-- BEGIN Record list --

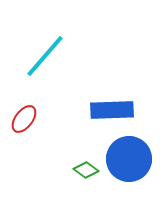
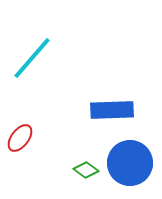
cyan line: moved 13 px left, 2 px down
red ellipse: moved 4 px left, 19 px down
blue circle: moved 1 px right, 4 px down
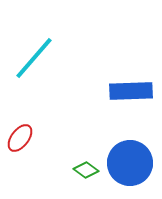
cyan line: moved 2 px right
blue rectangle: moved 19 px right, 19 px up
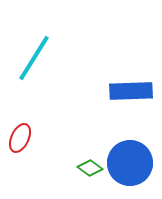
cyan line: rotated 9 degrees counterclockwise
red ellipse: rotated 12 degrees counterclockwise
green diamond: moved 4 px right, 2 px up
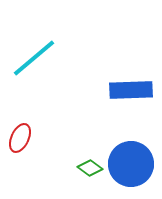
cyan line: rotated 18 degrees clockwise
blue rectangle: moved 1 px up
blue circle: moved 1 px right, 1 px down
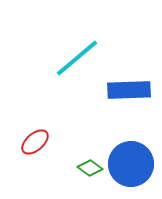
cyan line: moved 43 px right
blue rectangle: moved 2 px left
red ellipse: moved 15 px right, 4 px down; rotated 24 degrees clockwise
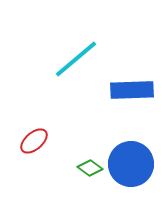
cyan line: moved 1 px left, 1 px down
blue rectangle: moved 3 px right
red ellipse: moved 1 px left, 1 px up
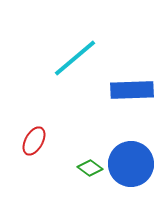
cyan line: moved 1 px left, 1 px up
red ellipse: rotated 20 degrees counterclockwise
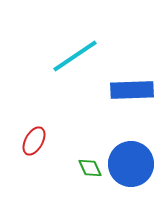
cyan line: moved 2 px up; rotated 6 degrees clockwise
green diamond: rotated 30 degrees clockwise
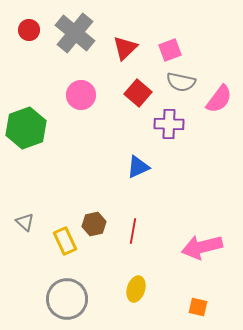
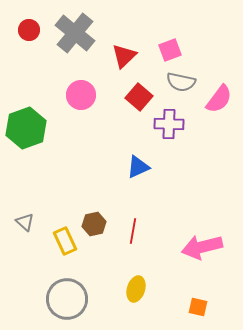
red triangle: moved 1 px left, 8 px down
red square: moved 1 px right, 4 px down
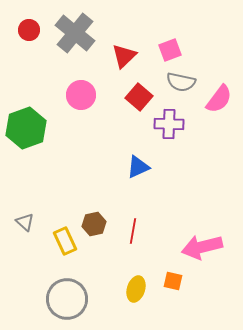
orange square: moved 25 px left, 26 px up
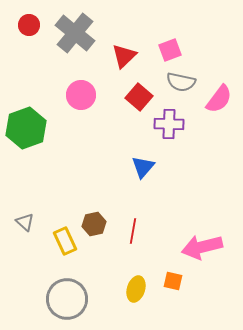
red circle: moved 5 px up
blue triangle: moved 5 px right; rotated 25 degrees counterclockwise
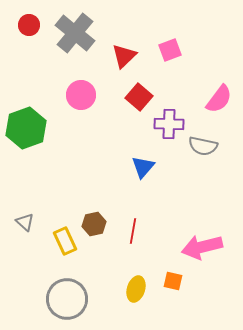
gray semicircle: moved 22 px right, 64 px down
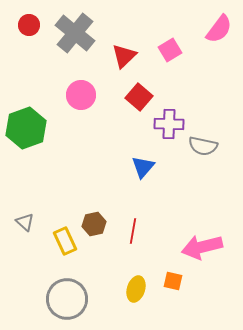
pink square: rotated 10 degrees counterclockwise
pink semicircle: moved 70 px up
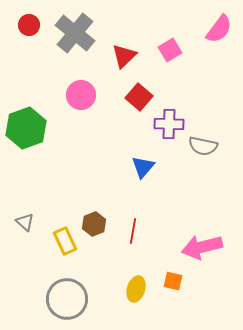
brown hexagon: rotated 10 degrees counterclockwise
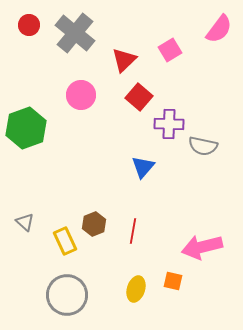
red triangle: moved 4 px down
gray circle: moved 4 px up
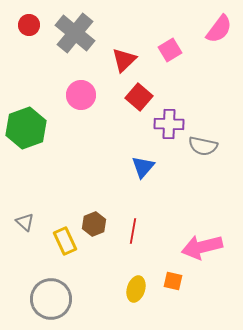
gray circle: moved 16 px left, 4 px down
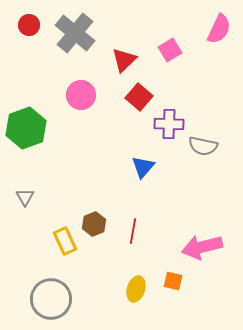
pink semicircle: rotated 12 degrees counterclockwise
gray triangle: moved 25 px up; rotated 18 degrees clockwise
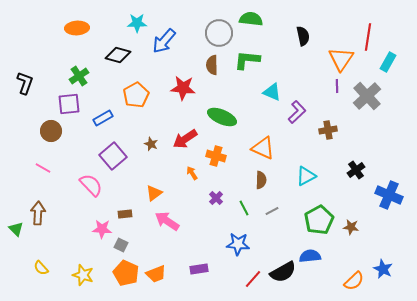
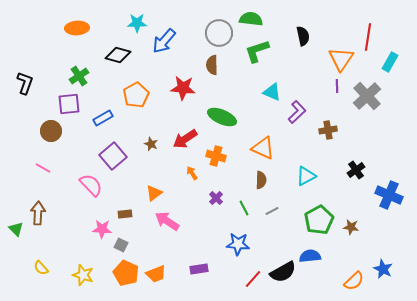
green L-shape at (247, 60): moved 10 px right, 9 px up; rotated 24 degrees counterclockwise
cyan rectangle at (388, 62): moved 2 px right
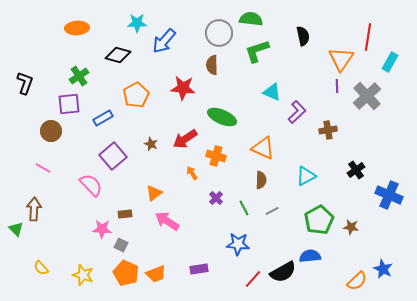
brown arrow at (38, 213): moved 4 px left, 4 px up
orange semicircle at (354, 281): moved 3 px right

-- END Record list --

What needs to be done:
Starting at the line that has "cyan line: moved 2 px up;" and going through the end of the listing above, swap each "counterclockwise" for "anticlockwise" and write those lines out again with nothing else changed. Leave out the picture lines.

Output below:
cyan line: moved 2 px up; rotated 6 degrees clockwise
green diamond: rotated 30 degrees clockwise
red triangle: moved 1 px left, 8 px down
red square: moved 1 px right, 4 px down
orange square: moved 25 px left, 26 px up
red circle: moved 5 px up
blue triangle: moved 5 px right; rotated 25 degrees anticlockwise
gray semicircle: moved 22 px right, 64 px down
pink square: rotated 10 degrees anticlockwise
pink semicircle: moved 70 px up
brown hexagon: rotated 10 degrees anticlockwise
red triangle: moved 4 px down
gray circle: moved 4 px up
gray circle: moved 16 px left, 4 px down
pink semicircle: rotated 12 degrees anticlockwise
gray triangle: moved 25 px up; rotated 18 degrees clockwise
green L-shape at (247, 60): moved 10 px right, 9 px up; rotated 24 degrees anticlockwise
cyan rectangle at (388, 62): moved 2 px right
brown arrow at (38, 213): moved 4 px left, 4 px up
orange semicircle at (354, 281): moved 3 px right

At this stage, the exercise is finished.